| Challenge |
Return only the count of lines in which the word "stained" appears.

______

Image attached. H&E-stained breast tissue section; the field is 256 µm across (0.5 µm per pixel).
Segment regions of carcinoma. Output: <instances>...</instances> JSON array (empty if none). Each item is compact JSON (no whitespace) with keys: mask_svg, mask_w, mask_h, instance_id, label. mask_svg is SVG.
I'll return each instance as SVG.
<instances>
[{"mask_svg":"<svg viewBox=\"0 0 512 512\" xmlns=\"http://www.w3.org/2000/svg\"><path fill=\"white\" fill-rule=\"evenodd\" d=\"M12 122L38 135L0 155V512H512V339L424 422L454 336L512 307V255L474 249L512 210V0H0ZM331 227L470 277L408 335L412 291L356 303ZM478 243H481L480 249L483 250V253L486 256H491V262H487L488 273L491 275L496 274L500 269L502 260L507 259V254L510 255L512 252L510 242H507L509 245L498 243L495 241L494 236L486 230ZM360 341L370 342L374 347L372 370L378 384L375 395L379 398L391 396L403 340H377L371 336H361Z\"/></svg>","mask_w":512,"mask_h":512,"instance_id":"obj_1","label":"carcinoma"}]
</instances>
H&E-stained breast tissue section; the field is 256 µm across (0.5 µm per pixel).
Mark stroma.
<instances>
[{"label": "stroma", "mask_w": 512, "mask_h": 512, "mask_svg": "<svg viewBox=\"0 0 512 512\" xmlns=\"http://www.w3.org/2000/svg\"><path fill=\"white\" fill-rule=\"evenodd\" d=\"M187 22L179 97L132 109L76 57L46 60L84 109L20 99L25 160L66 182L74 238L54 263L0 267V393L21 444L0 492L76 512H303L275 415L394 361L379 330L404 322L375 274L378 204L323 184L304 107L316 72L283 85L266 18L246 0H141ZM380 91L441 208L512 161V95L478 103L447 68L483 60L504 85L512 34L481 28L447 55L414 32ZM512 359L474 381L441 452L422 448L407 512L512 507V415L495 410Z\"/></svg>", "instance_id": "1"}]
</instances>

______

| Result |
2